Revision comparison data
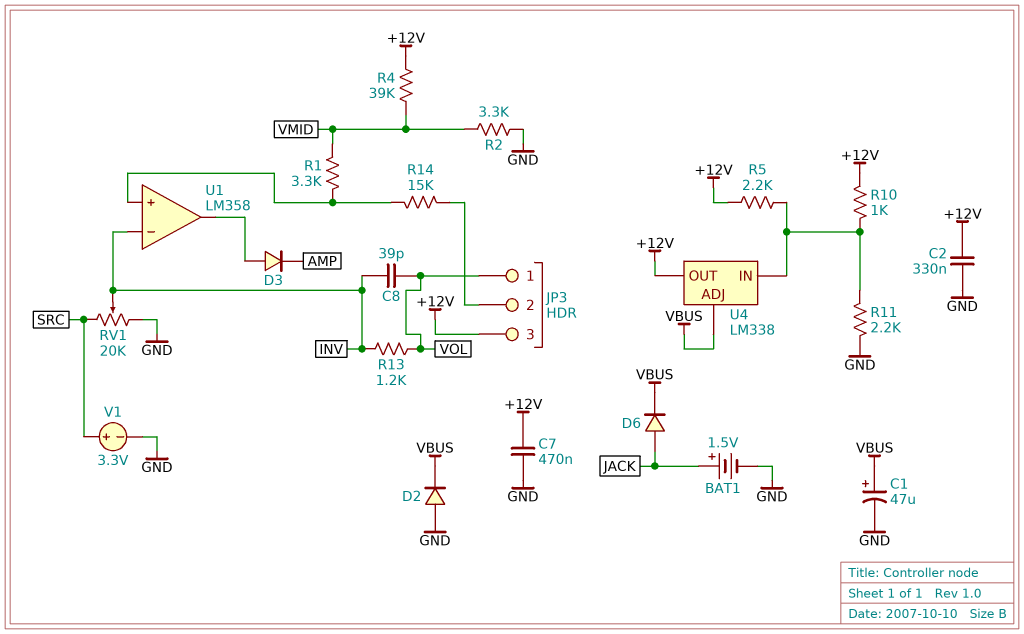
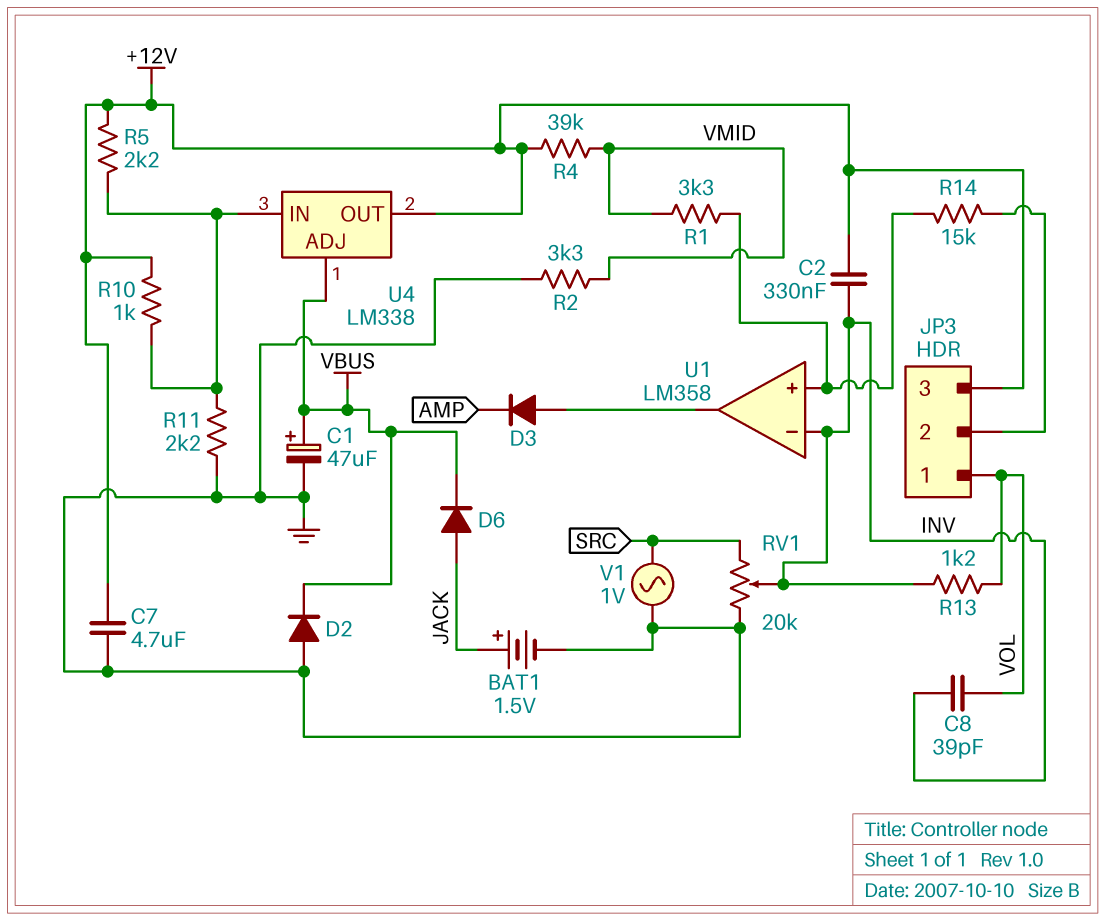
C2: 330nF (+12V, GND) -> 330nF (+12V, INV)
C7: 470nF (+12V, GND) -> 4.7uF (+12V, GND)
V1: 3.3V (plus SRC, minus GND) -> AC 1V (GND, SRC)

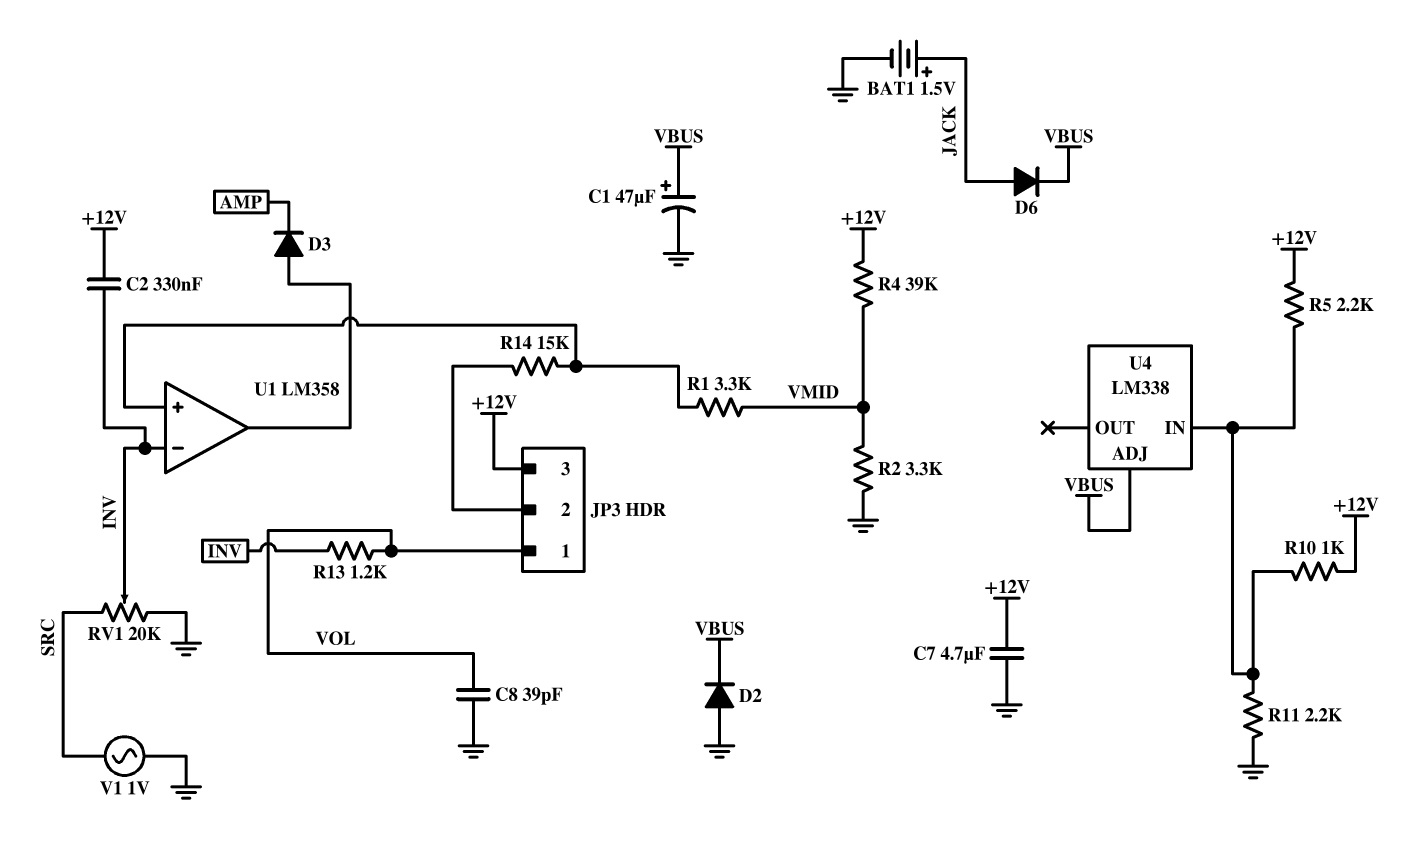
C8: 39pF (INV, VOL) -> 39pF (GND, VOL)
U4 pin OUT: +12V -> none

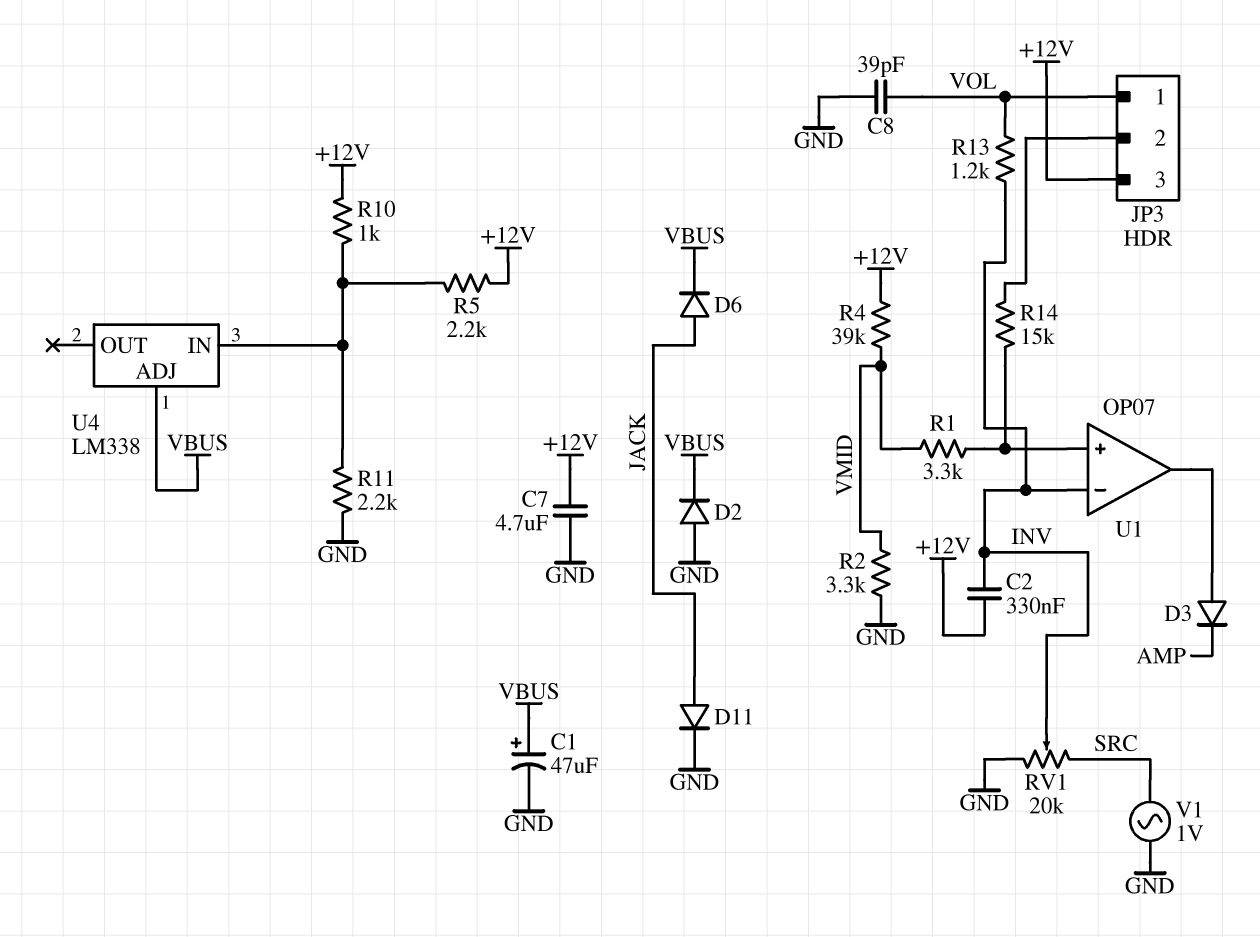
BAT1: 1.5V (plus JACK, minus GND) -> none
D11: none -> diode (A JACK, K GND)
U1: LM358 -> OP07

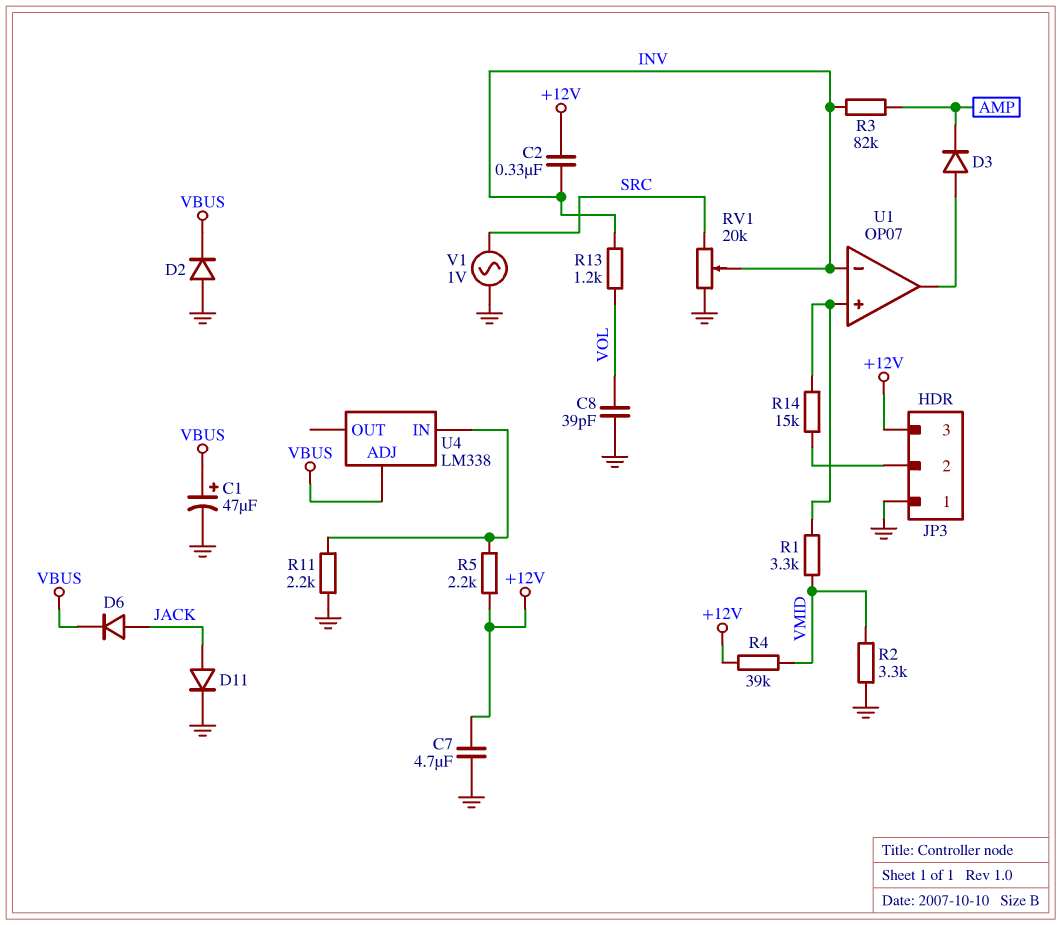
JP3 pin 1: VOL -> GND
R3: none -> 82k (AMP, INV)
R10: 1k (+12V, U4/IN) -> none

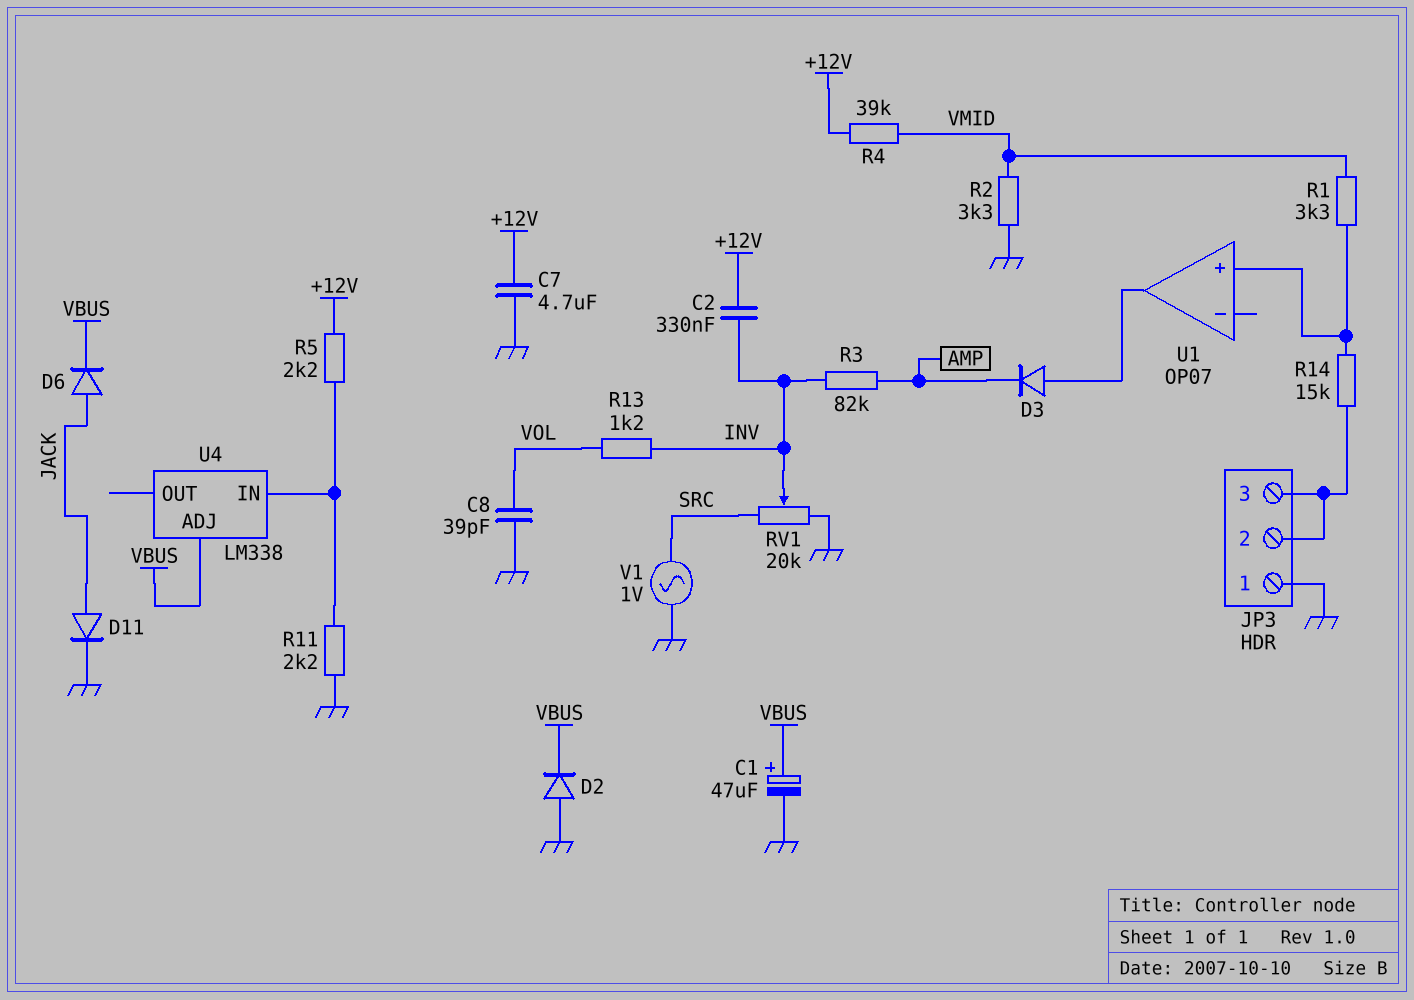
JP3 pin 3: +12V -> JP3/2
U1 pin in-: INV -> none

_WORK INSTRUCTIONS_
Exactly the lines from the one containing "BAT1: 1.5V (plus JACK, minus GND) -> none" to the end of the records above, both end lines included, are to be printed, and no pictures with them.

_ANSWER TO THIS TASK_
BAT1: 1.5V (plus JACK, minus GND) -> none
D11: none -> diode (A JACK, K GND)
U1: LM358 -> OP07

JP3 pin 1: VOL -> GND
R3: none -> 82k (AMP, INV)
R10: 1k (+12V, U4/IN) -> none

JP3 pin 3: +12V -> JP3/2
U1 pin in-: INV -> none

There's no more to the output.